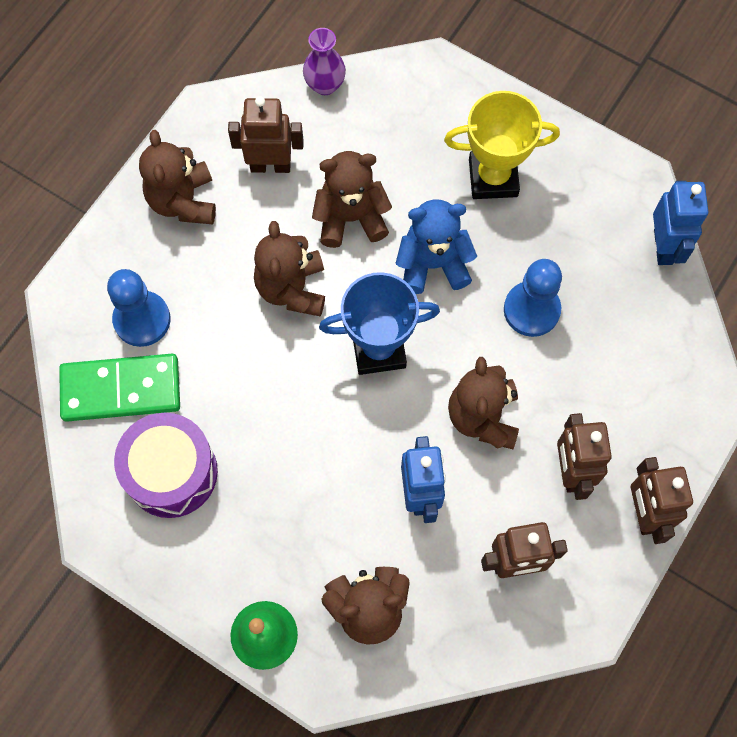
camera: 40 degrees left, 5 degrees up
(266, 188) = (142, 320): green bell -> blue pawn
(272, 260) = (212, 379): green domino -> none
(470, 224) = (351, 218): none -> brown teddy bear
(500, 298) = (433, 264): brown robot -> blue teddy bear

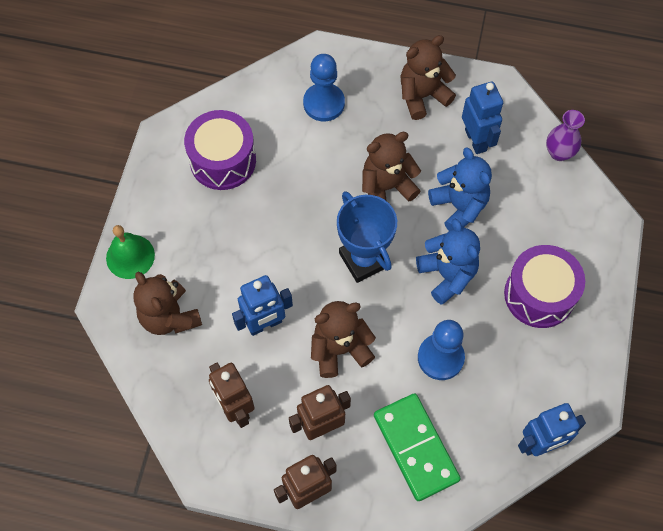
camera: 70 degrees right, 5 degrees down
(121, 389) = (269, 109): green domino -> green domino (416, 447)
(270, 165) = (476, 140): brown robot -> blue robot
(351, 218) = (459, 206): brown teddy bear -> blue teddy bear
(493, 177) = (539, 295): yellow trophy -> purple drum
= = = = = = =
=== TASK OBJECTIVE ===
Filter the listing above, keeping only the lines with "robot".

=== OUTPUT FOR THIS EXERCISE ===
(500, 298) = (433, 264): brown robot -> blue teddy bear
(270, 165) = (476, 140): brown robot -> blue robot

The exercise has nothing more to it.